About this task: Range to reproduce from the entries below: the line with "The apple/green at 288, 301 appeared.", the line with "The cap/pink moved from 606, 265 to 256, 399.", and every line in between. Give them exactly and give nothing else.

Supplied material:
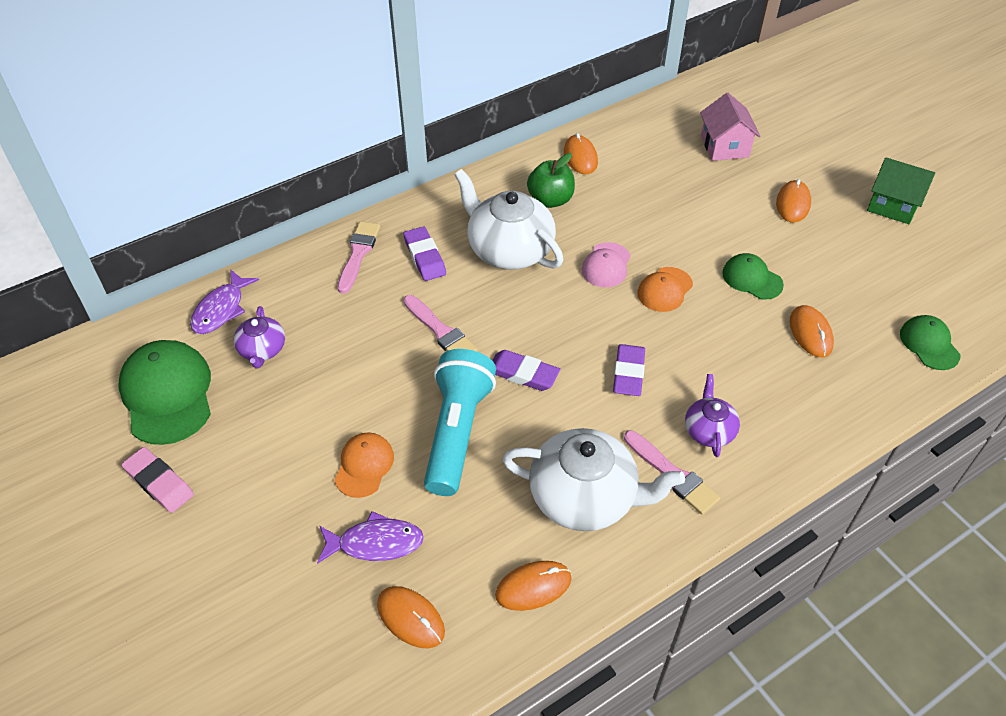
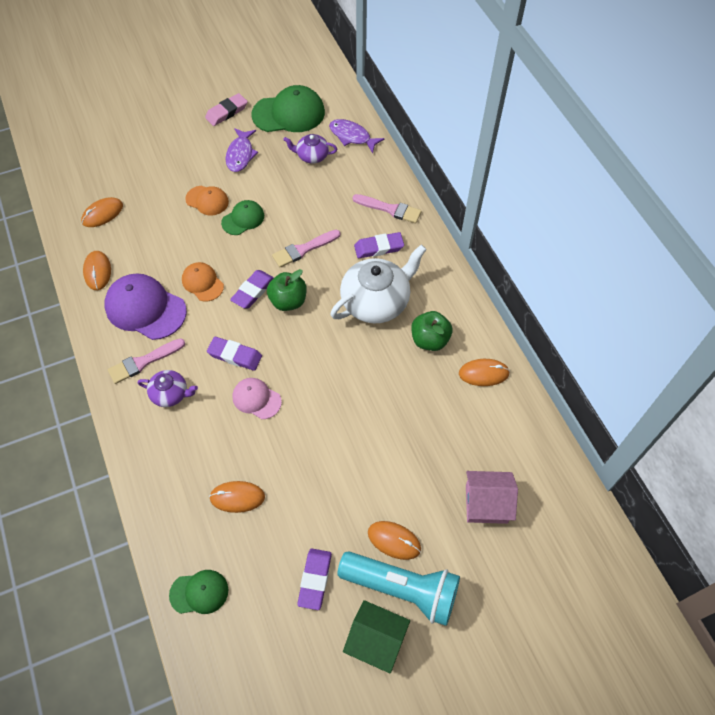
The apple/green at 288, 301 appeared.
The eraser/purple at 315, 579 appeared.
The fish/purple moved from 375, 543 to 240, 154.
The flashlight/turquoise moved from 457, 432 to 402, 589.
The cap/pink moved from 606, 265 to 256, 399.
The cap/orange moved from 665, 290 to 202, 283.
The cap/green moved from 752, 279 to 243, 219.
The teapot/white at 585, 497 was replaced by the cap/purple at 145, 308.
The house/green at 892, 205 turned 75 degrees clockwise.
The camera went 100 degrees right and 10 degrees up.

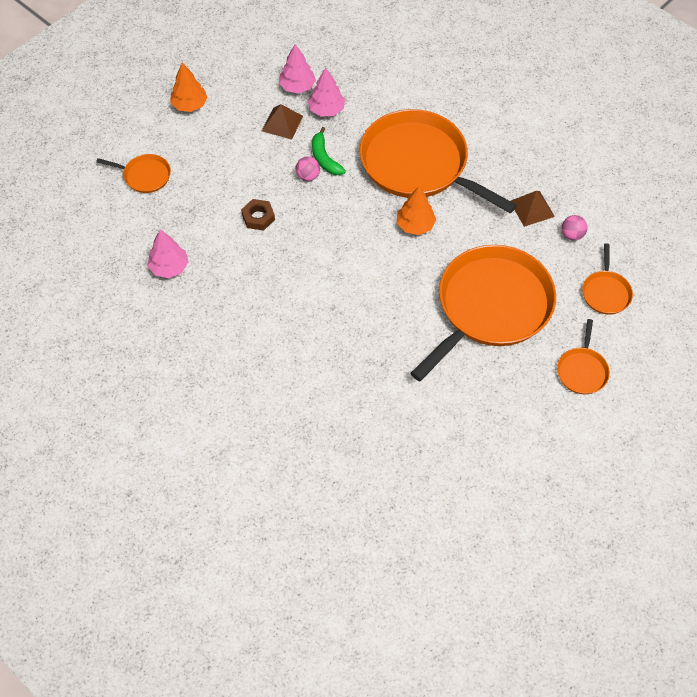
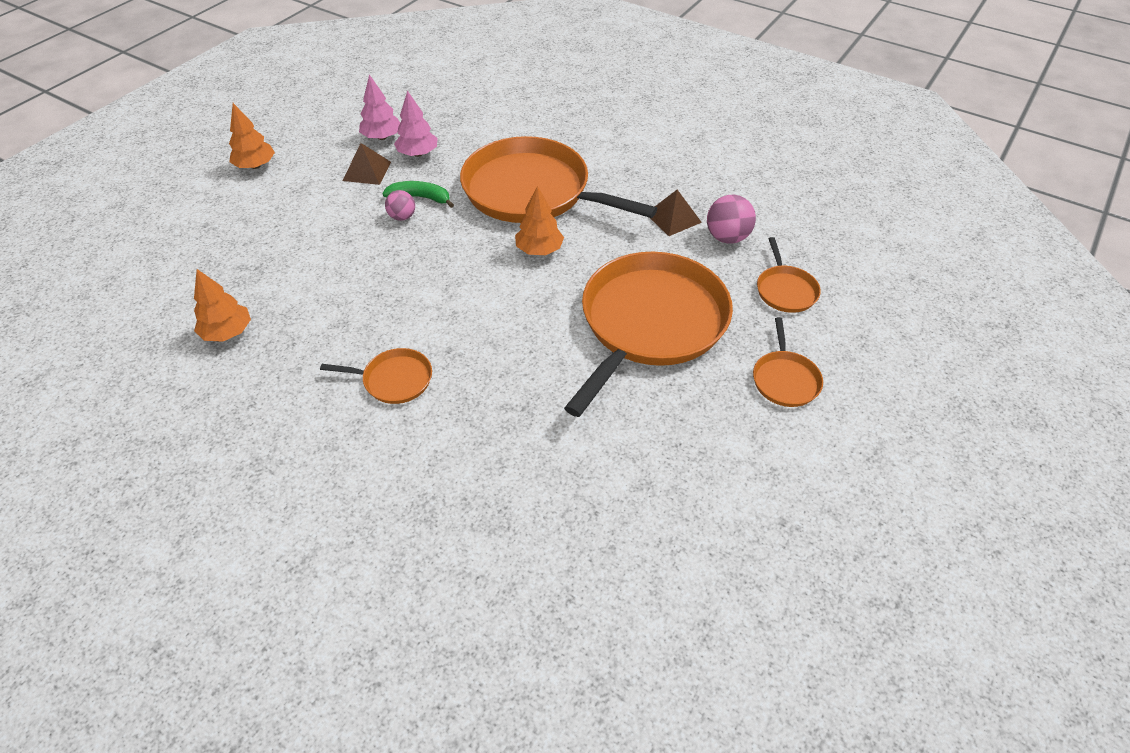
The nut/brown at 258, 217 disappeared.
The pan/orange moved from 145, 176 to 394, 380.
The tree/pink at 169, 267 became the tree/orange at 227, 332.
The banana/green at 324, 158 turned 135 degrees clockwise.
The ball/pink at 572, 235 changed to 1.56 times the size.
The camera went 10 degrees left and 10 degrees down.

==

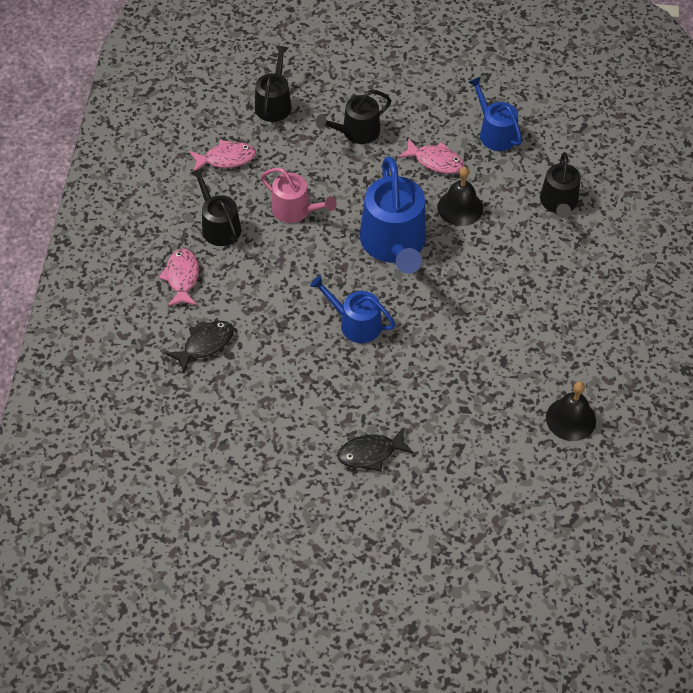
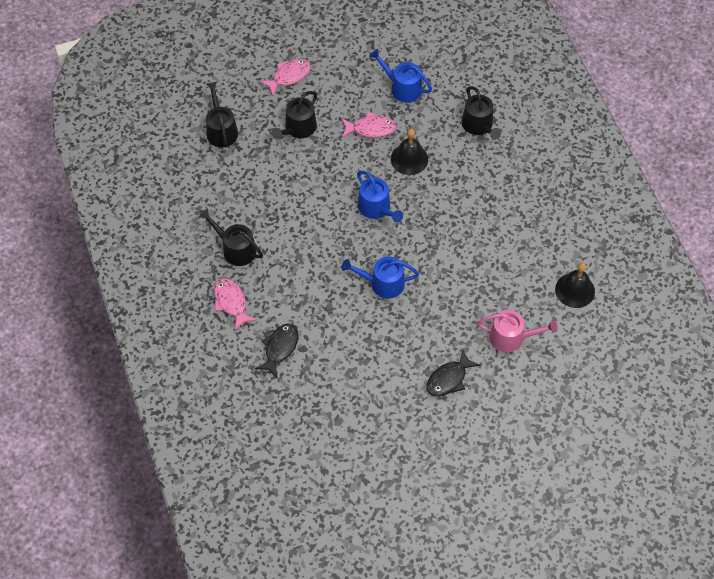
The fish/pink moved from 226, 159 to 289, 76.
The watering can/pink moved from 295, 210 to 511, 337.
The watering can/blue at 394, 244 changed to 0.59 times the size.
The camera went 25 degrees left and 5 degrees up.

Completed task:
The apple/green at 288, 301 appeared.
The eraser/purple at 315, 579 appeared.
The fish/purple moved from 375, 543 to 240, 154.
The flashlight/turquoise moved from 457, 432 to 402, 589.
The cap/pink moved from 606, 265 to 256, 399.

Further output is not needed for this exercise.